» TO DO
Please copy every line from the records below that contains the string "white".
*** Opening DATA IN THIS EXERCISE ***
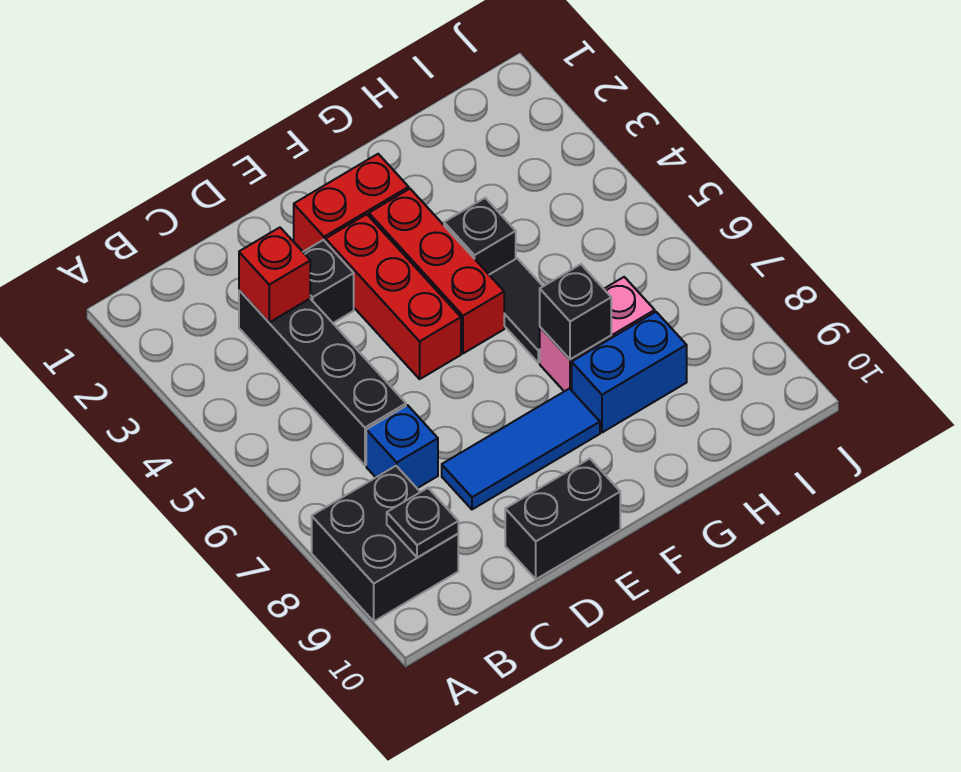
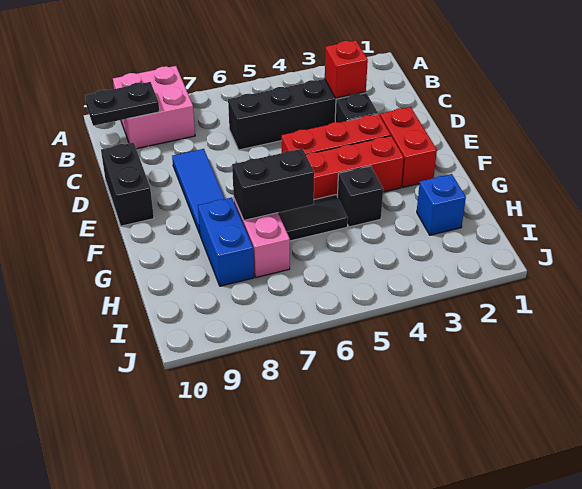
black 2x2 brick [312,466,458,621] -> pink 2x2 brick [113,66,195,149]
black 1x1 plate [387,488,458,558] -> black 1x2 plate [85,82,159,126]
blue 1x1 brick [366,405,438,488] -> blue 1x1 brick moved to [417,174,466,235]
black 1x1 brick [540,264,611,360] -> black 1x2 brick [232,149,314,220]

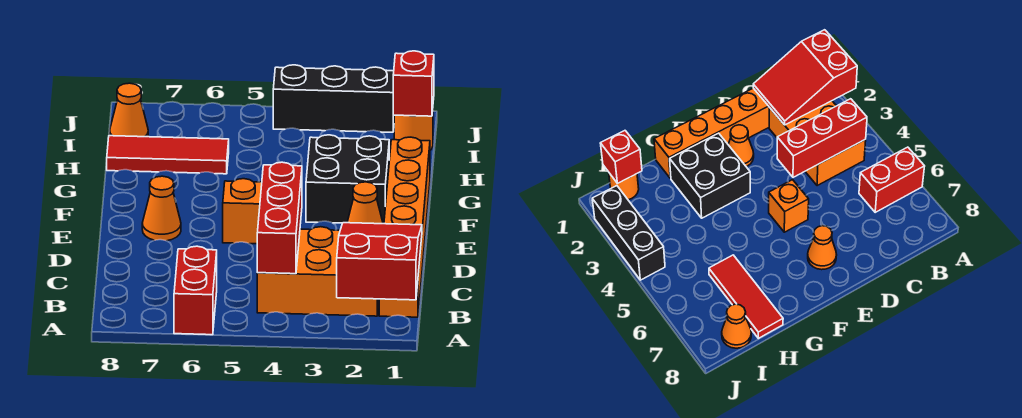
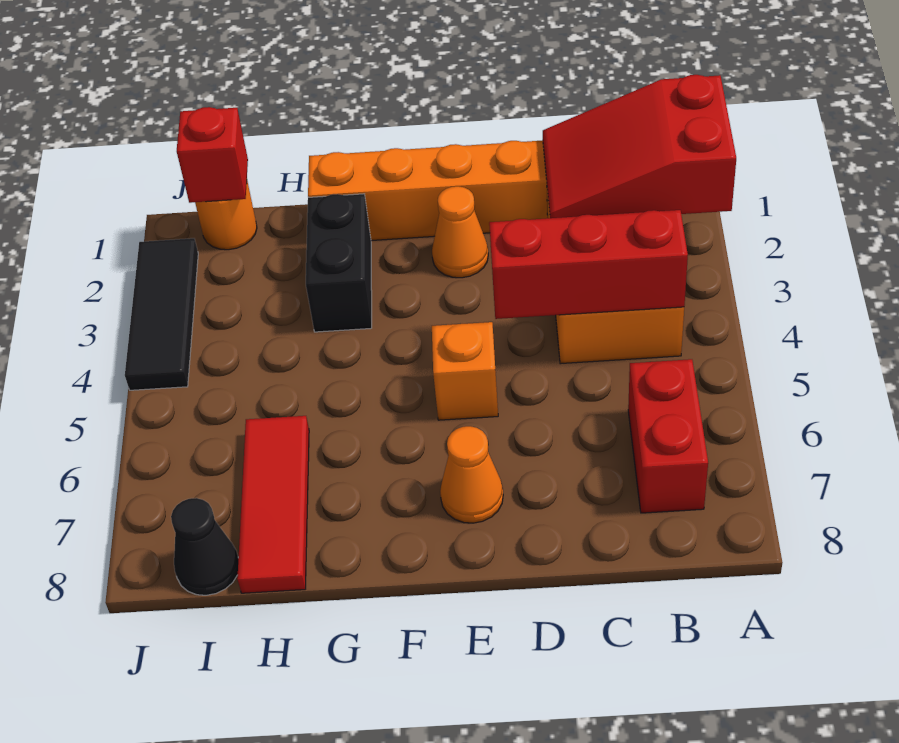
red 1x2 brick [174,246,217,335] -> red 1x2 brick turned to [628,359,708,513]
black 2x2 brick [306,135,389,224] -> black 1x2 brick [306,194,372,332]
orange 1x1 cone [110,83,148,137] -> black 1x1 cone [171,498,238,595]
black 1x3 brick [273,65,394,132] -> black 1x3 tile [125,238,198,390]

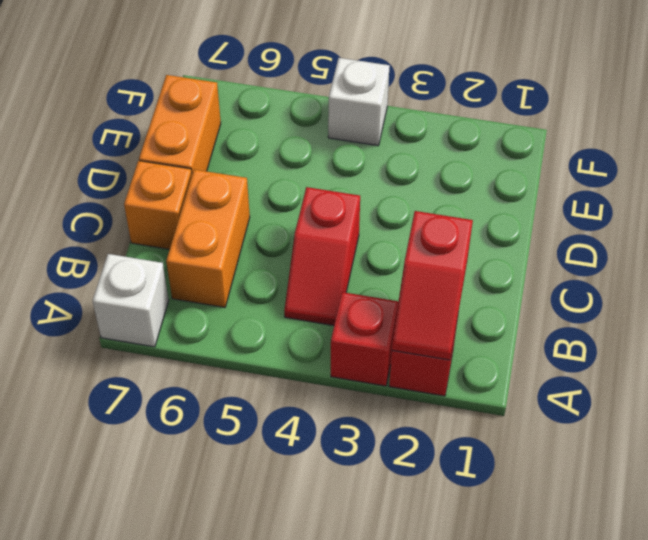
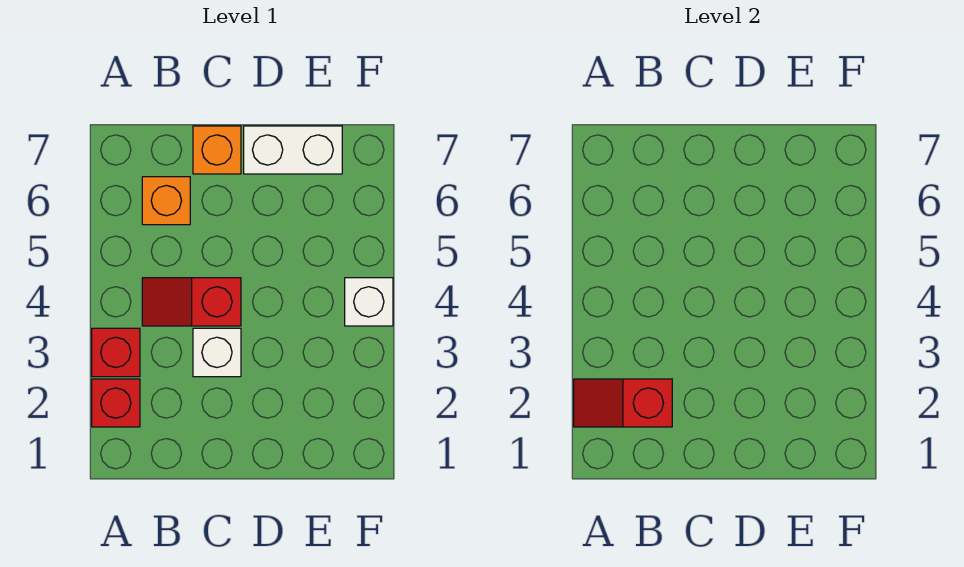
white 1x1 brick [93,254,169,347] -> white 1x1 brick moved to [193,328,241,377]
orange 1x2 brick [166,170,250,307] -> orange 1x1 brick [142,177,190,225]
orange 1x2 brick [139,75,221,173] -> white 1x2 brick [244,126,342,174]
*** Closing DATA IN THIS EXERCISE ***
» REPLY
white 1x1 brick [93,254,169,347] -> white 1x1 brick moved to [193,328,241,377]
orange 1x2 brick [139,75,221,173] -> white 1x2 brick [244,126,342,174]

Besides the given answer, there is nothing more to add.